_About this exercise:_ Please restate the listing that follows without changing anything.

_Excerpted data:_
/---
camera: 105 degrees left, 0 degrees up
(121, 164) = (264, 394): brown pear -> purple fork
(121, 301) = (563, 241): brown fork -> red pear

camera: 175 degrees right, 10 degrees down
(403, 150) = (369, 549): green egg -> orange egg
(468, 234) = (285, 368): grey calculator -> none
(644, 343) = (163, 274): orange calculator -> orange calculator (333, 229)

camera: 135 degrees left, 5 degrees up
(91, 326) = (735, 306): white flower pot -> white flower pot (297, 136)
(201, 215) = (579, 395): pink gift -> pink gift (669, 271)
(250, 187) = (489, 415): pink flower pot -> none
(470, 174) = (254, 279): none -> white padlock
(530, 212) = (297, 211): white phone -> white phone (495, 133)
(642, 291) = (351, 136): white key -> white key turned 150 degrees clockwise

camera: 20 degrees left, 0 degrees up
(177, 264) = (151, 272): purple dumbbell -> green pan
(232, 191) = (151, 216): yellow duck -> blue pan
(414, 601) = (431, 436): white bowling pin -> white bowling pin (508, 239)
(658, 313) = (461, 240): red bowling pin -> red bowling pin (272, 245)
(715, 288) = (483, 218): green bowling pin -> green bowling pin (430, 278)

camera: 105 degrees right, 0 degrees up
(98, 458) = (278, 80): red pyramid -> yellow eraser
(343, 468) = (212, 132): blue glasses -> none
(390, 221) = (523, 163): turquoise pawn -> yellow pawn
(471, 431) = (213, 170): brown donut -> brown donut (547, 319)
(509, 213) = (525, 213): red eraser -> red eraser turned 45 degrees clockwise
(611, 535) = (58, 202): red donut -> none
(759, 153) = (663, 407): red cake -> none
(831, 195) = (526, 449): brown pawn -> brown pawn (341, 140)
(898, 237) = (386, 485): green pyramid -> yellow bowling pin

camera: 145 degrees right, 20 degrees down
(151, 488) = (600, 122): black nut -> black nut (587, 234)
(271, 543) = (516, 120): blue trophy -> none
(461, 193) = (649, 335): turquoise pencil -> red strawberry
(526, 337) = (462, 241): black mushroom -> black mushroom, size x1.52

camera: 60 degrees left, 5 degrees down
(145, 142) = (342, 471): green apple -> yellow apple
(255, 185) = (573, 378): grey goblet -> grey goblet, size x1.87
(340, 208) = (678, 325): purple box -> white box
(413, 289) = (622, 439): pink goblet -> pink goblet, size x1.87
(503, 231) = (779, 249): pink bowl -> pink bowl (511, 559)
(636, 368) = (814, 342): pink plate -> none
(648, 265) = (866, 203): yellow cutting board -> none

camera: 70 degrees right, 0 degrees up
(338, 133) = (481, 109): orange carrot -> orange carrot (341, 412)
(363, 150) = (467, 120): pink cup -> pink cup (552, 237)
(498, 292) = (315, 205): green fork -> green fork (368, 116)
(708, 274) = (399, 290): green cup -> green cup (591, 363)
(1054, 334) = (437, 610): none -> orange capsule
\---
_Answer space:_
camera: 105 degrees left, 0 degrees up
(121, 164) = (264, 394): brown pear -> purple fork
(121, 301) = (563, 241): brown fork -> red pear

camera: 175 degrees right, 10 degrees down
(403, 150) = (369, 549): green egg -> orange egg
(468, 234) = (285, 368): grey calculator -> none
(644, 343) = (163, 274): orange calculator -> orange calculator (333, 229)

camera: 135 degrees left, 5 degrees up
(91, 326) = (735, 306): white flower pot -> white flower pot (297, 136)
(201, 215) = (579, 395): pink gift -> pink gift (669, 271)
(250, 187) = (489, 415): pink flower pot -> none
(470, 174) = (254, 279): none -> white padlock
(530, 212) = (297, 211): white phone -> white phone (495, 133)
(642, 291) = (351, 136): white key -> white key turned 150 degrees clockwise

camera: 20 degrees left, 0 degrees up
(177, 264) = (151, 272): purple dumbbell -> green pan
(232, 191) = (151, 216): yellow duck -> blue pan
(414, 601) = (431, 436): white bowling pin -> white bowling pin (508, 239)
(658, 313) = (461, 240): red bowling pin -> red bowling pin (272, 245)
(715, 288) = (483, 218): green bowling pin -> green bowling pin (430, 278)

camera: 105 degrees right, 0 degrees up
(98, 458) = (278, 80): red pyramid -> yellow eraser
(343, 468) = (212, 132): blue glasses -> none
(390, 221) = (523, 163): turquoise pawn -> yellow pawn
(471, 431) = (213, 170): brown donut -> brown donut (547, 319)
(509, 213) = (525, 213): red eraser -> red eraser turned 45 degrees clockwise
(611, 535) = (58, 202): red donut -> none
(759, 153) = (663, 407): red cake -> none
(831, 195) = (526, 449): brown pawn -> brown pawn (341, 140)
(898, 237) = (386, 485): green pyramid -> yellow bowling pin

camera: 145 degrees right, 20 degrees down
(151, 488) = (600, 122): black nut -> black nut (587, 234)
(271, 543) = (516, 120): blue trophy -> none
(461, 193) = (649, 335): turquoise pencil -> red strawberry
(526, 337) = (462, 241): black mushroom -> black mushroom, size x1.52

camera: 60 degrees left, 5 degrees down
(145, 142) = (342, 471): green apple -> yellow apple
(255, 185) = (573, 378): grey goblet -> grey goblet, size x1.87
(340, 208) = (678, 325): purple box -> white box
(413, 289) = (622, 439): pink goblet -> pink goblet, size x1.87
(503, 231) = (779, 249): pink bowl -> pink bowl (511, 559)
(636, 368) = (814, 342): pink plate -> none
(648, 265) = (866, 203): yellow cutting board -> none

camera: 70 degrees right, 0 degrees up
(338, 133) = (481, 109): orange carrot -> orange carrot (341, 412)
(363, 150) = (467, 120): pink cup -> pink cup (552, 237)
(498, 292) = (315, 205): green fork -> green fork (368, 116)
(708, 274) = (399, 290): green cup -> green cup (591, 363)
(1054, 334) = (437, 610): none -> orange capsule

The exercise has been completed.